Data in this exercise:
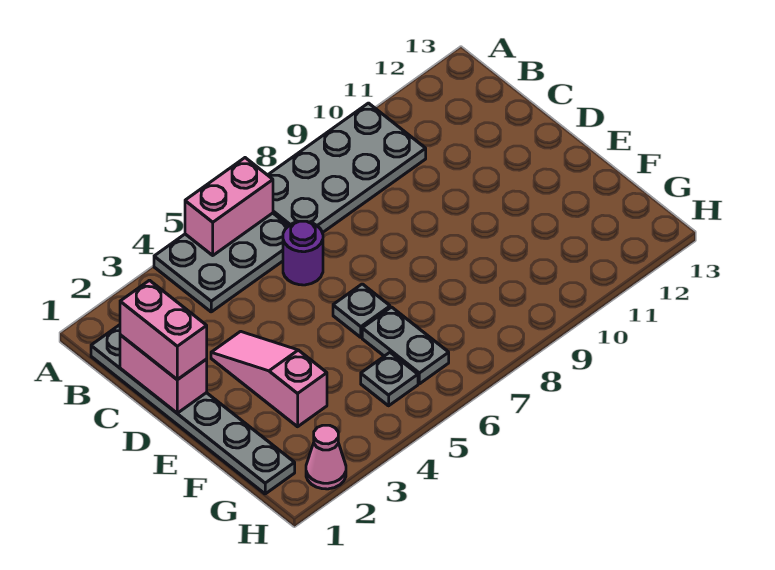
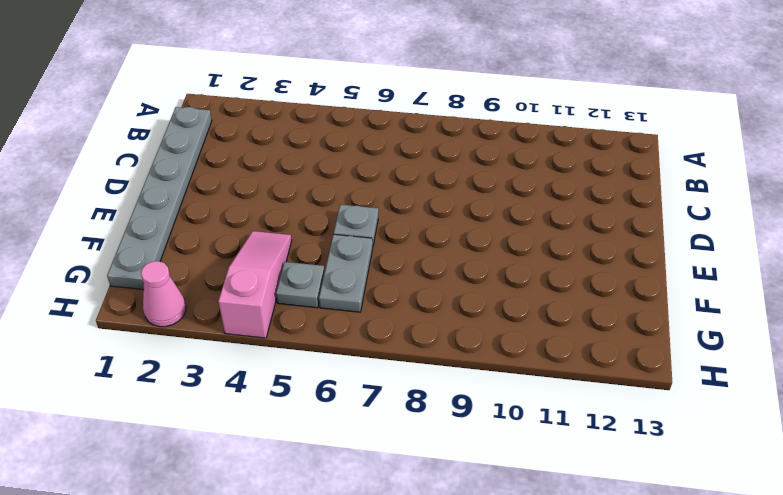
pink slope F4:H4 level 1 top H -> pink slope D3:F3 level 1 top F
none -> grey plate A4:B6 level 1
none -> grey plate A7:B10 level 1
none -> purple round brick C6 level 1

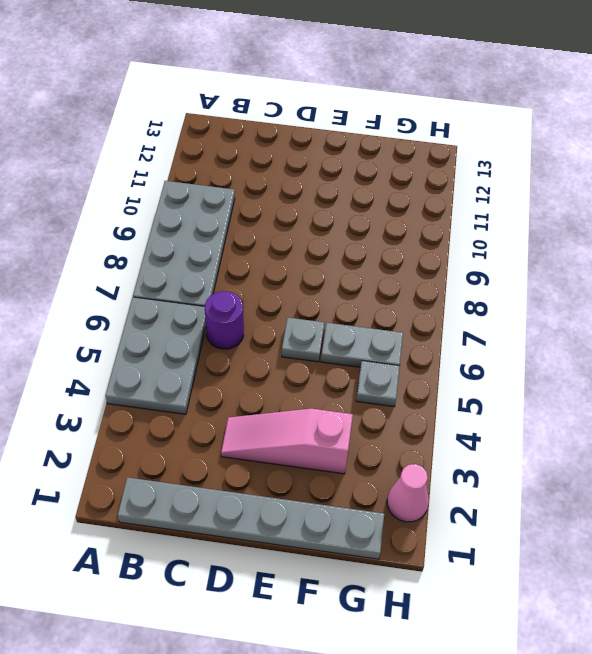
none -> pink brick A5:A6 level 2
none -> pink brick C1:D1 level 2
none -> pink brick C1:D1 level 3

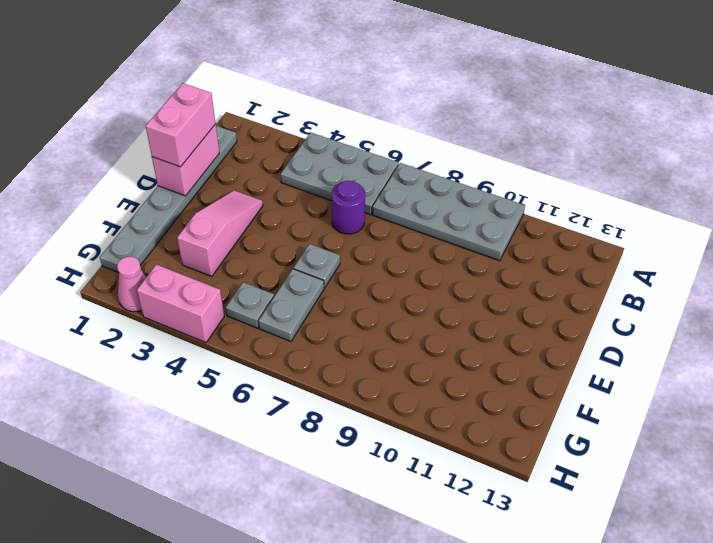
pink brick H3:H4 level 1 -> pink brick A5:A6 level 2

Task to carry out:
Transcribe all of the entries word for word, but skip any pictures they contain.

Exercise response:
pink slope F4:H4 level 1 top H -> pink slope D3:F3 level 1 top F
none -> grey plate A4:B6 level 1
none -> grey plate A7:B10 level 1
none -> purple round brick C6 level 1

none -> pink brick A5:A6 level 2
none -> pink brick C1:D1 level 2
none -> pink brick C1:D1 level 3

pink brick H3:H4 level 1 -> pink brick A5:A6 level 2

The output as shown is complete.